## Exercise directions:
What you return must match the records below exactly, apart from the omitted pictures.

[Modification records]
= = = = =

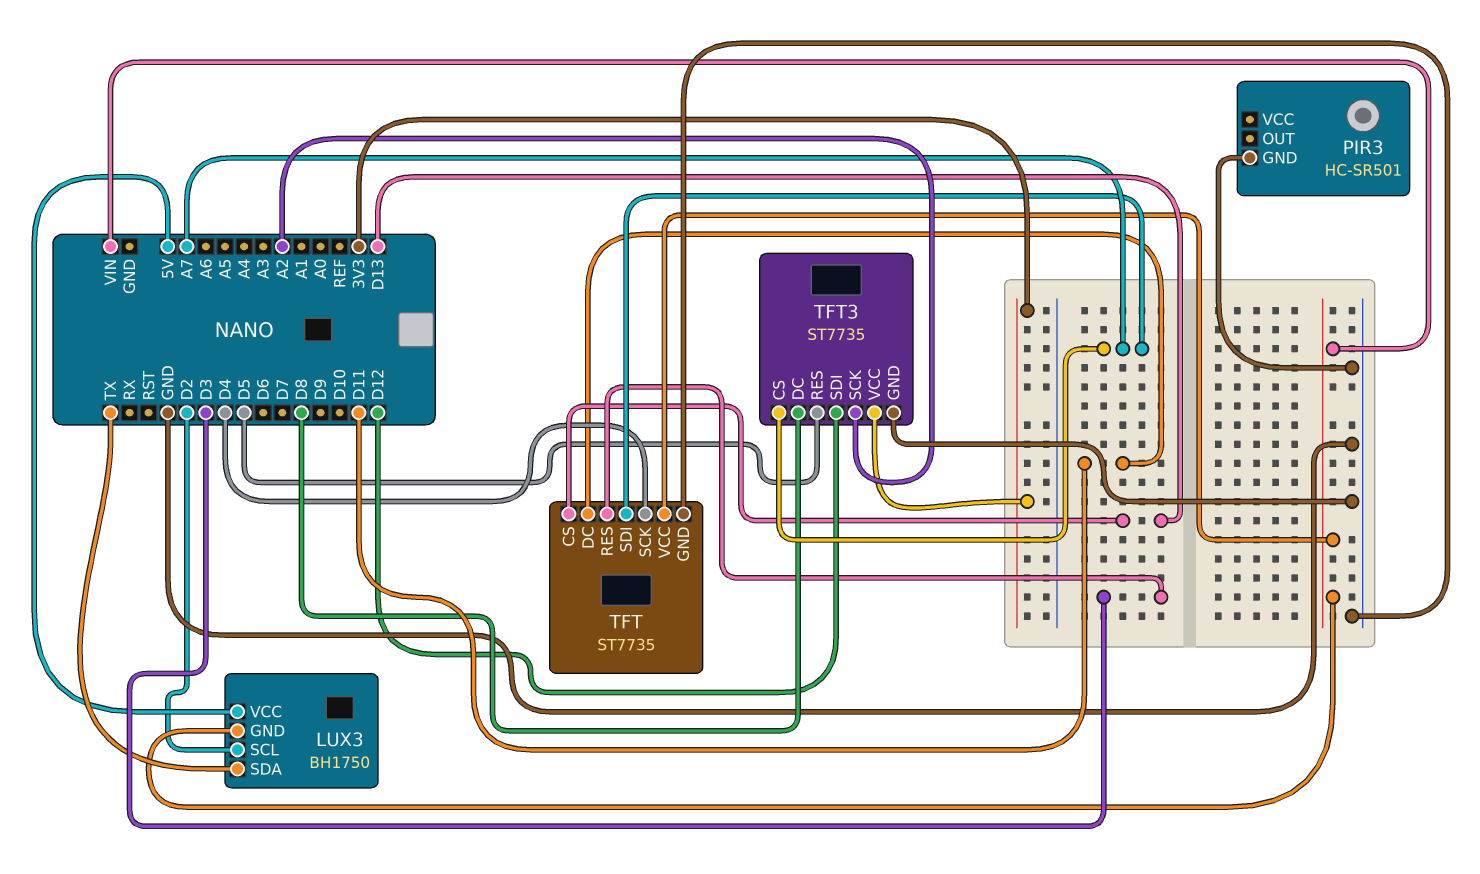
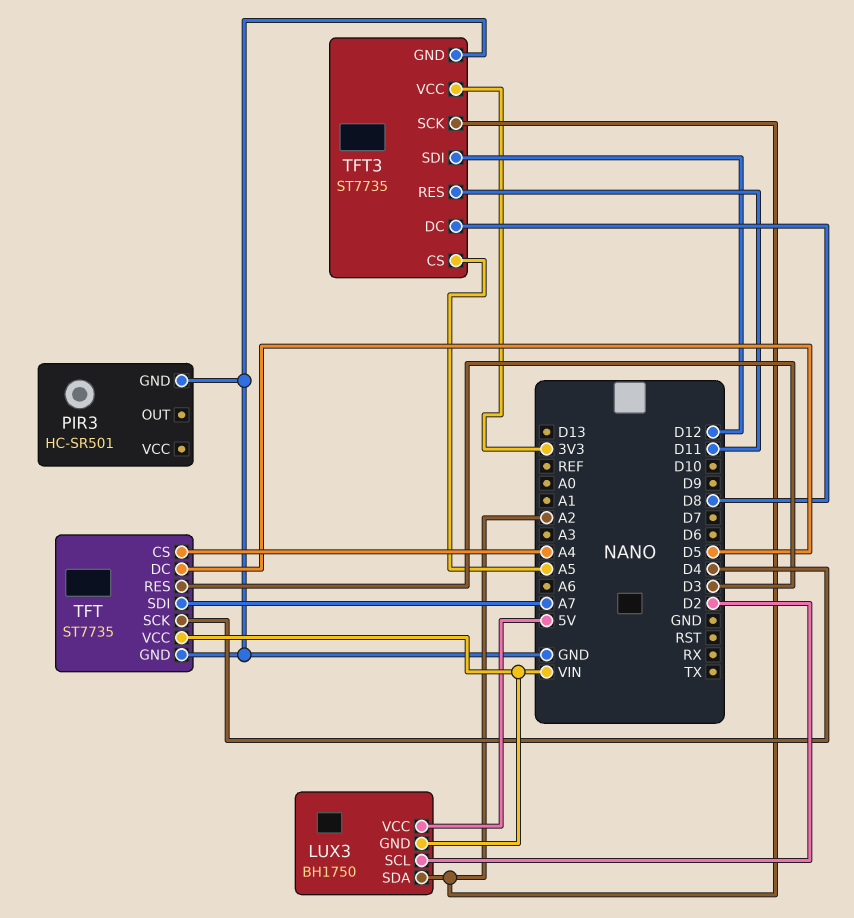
LUX3 pin SDA: TX -> A2
TFT pin CS: D13 -> A4
TFT pin DC: D11 -> D5
TFT3 pin CS: A7 -> A5
TFT3 pin RES: D5 -> D11

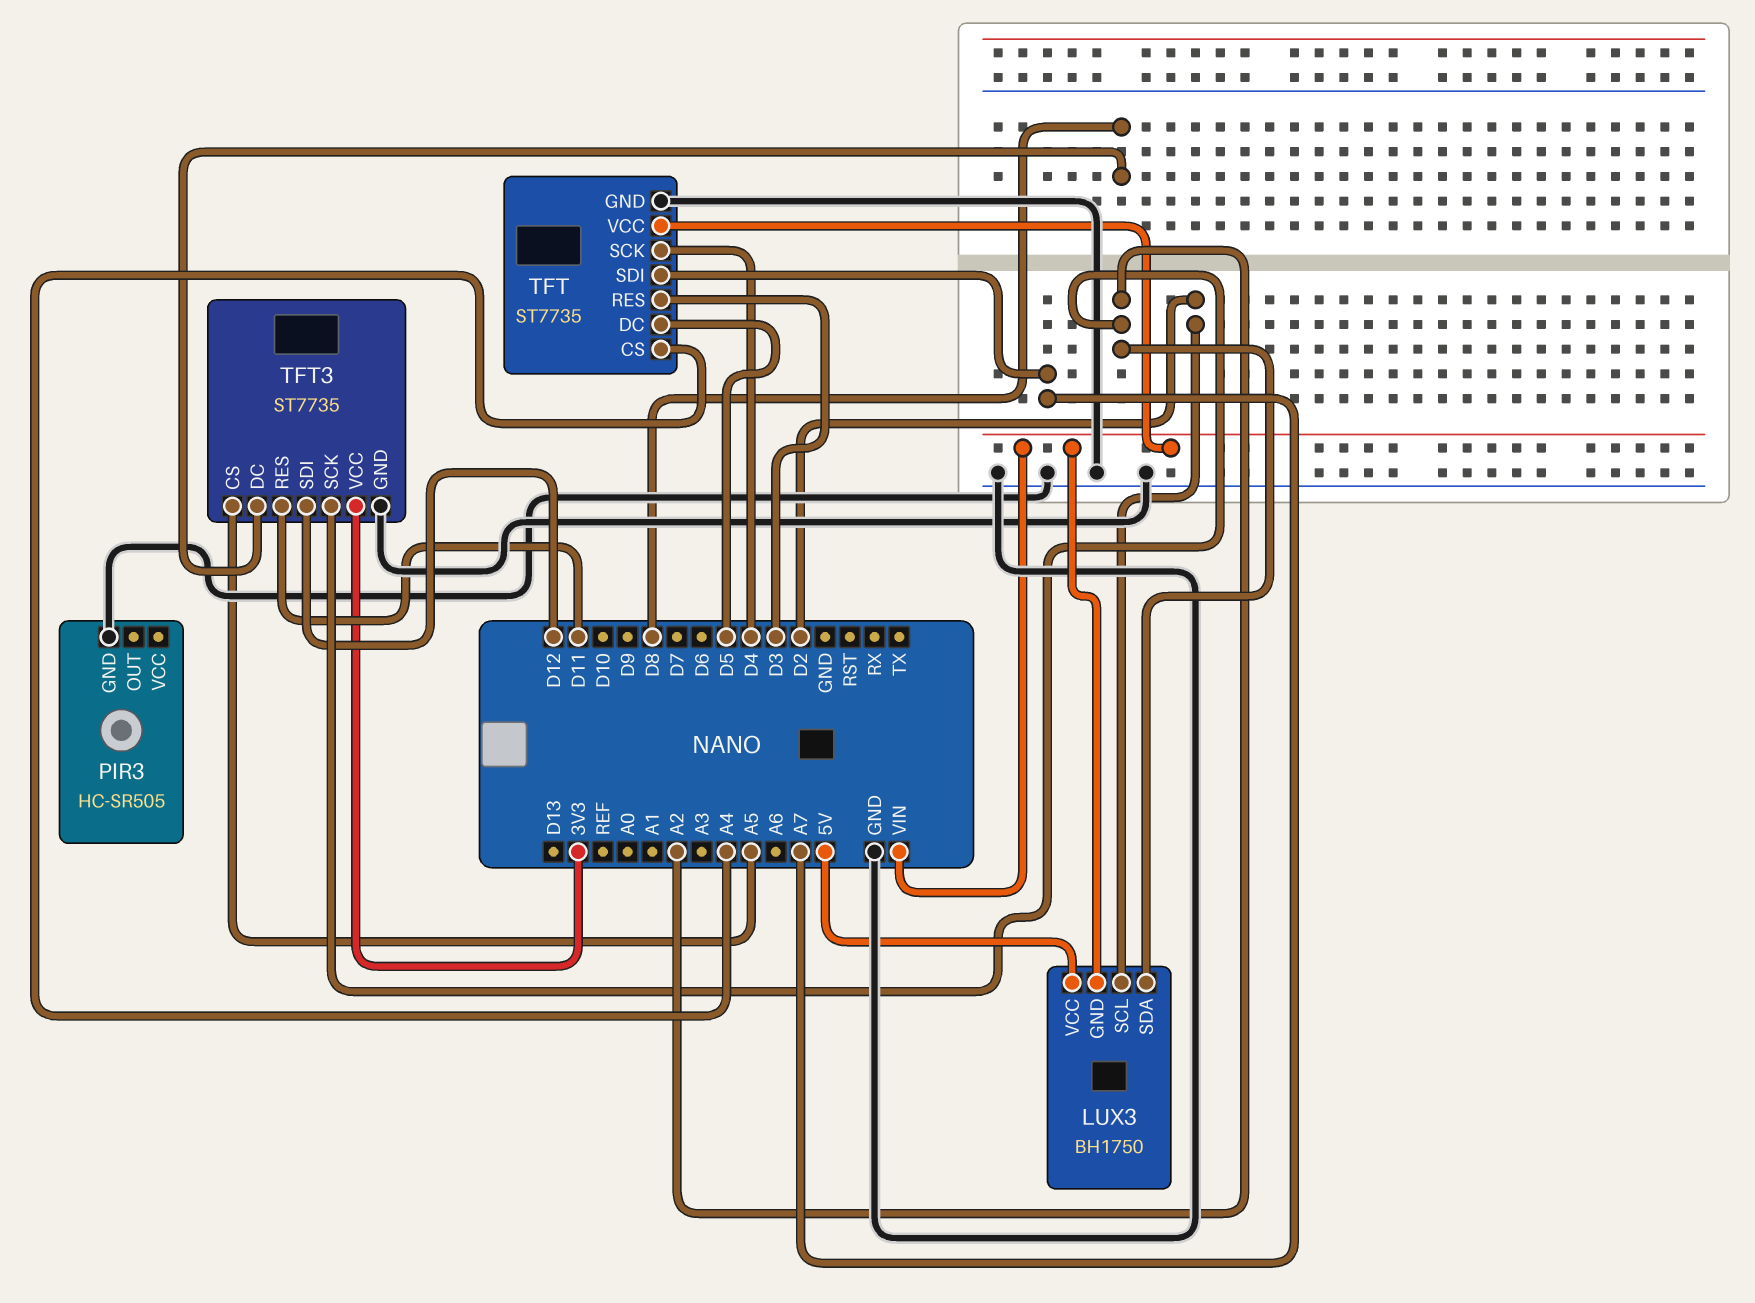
PIR3: HC-SR501 -> HC-SR505

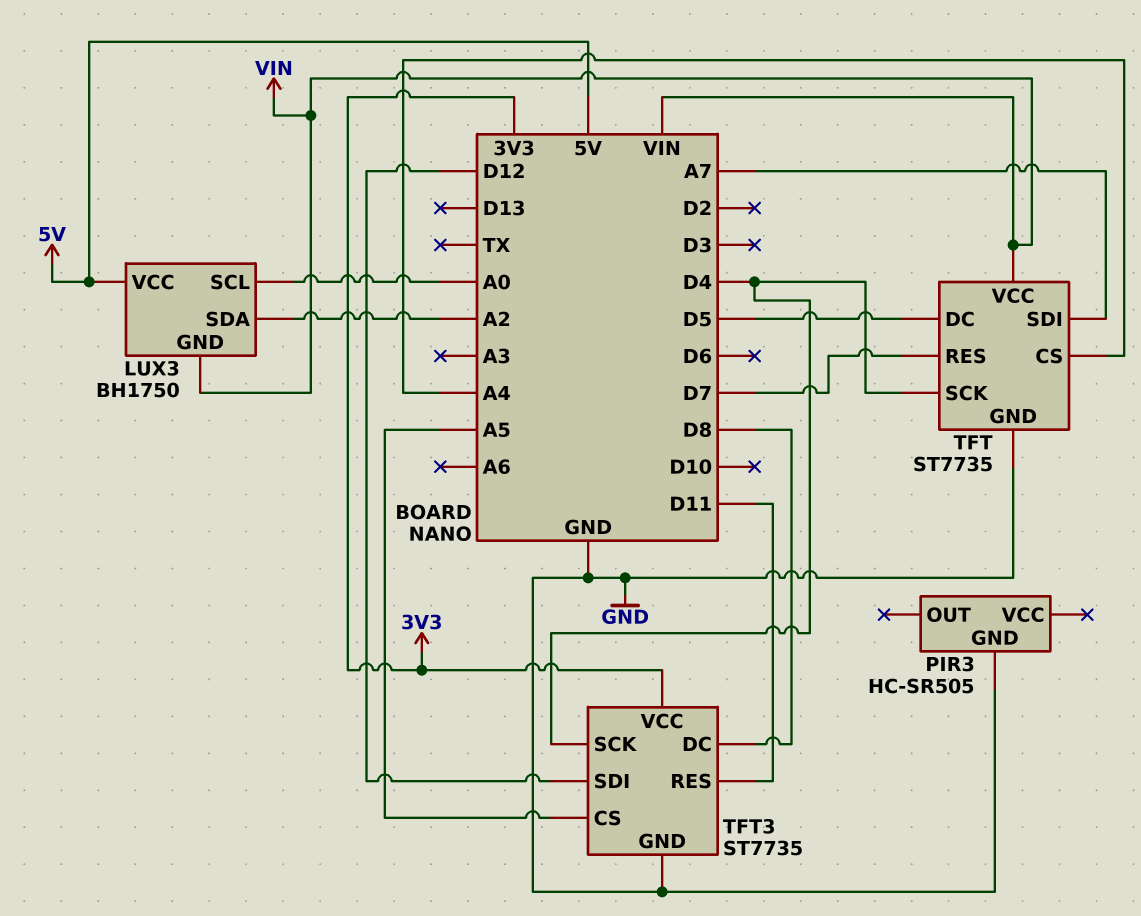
LUX3 pin SCL: D2 -> A0
TFT pin RES: D3 -> D7
TFT3 pin SCK: A2 -> D4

= = = = =

## Solution:
LUX3 pin SDA: TX -> A2
TFT pin CS: D13 -> A4
TFT pin DC: D11 -> D5
TFT3 pin CS: A7 -> A5
TFT3 pin RES: D5 -> D11

PIR3: HC-SR501 -> HC-SR505

LUX3 pin SCL: D2 -> A0
TFT pin RES: D3 -> D7
TFT3 pin SCK: A2 -> D4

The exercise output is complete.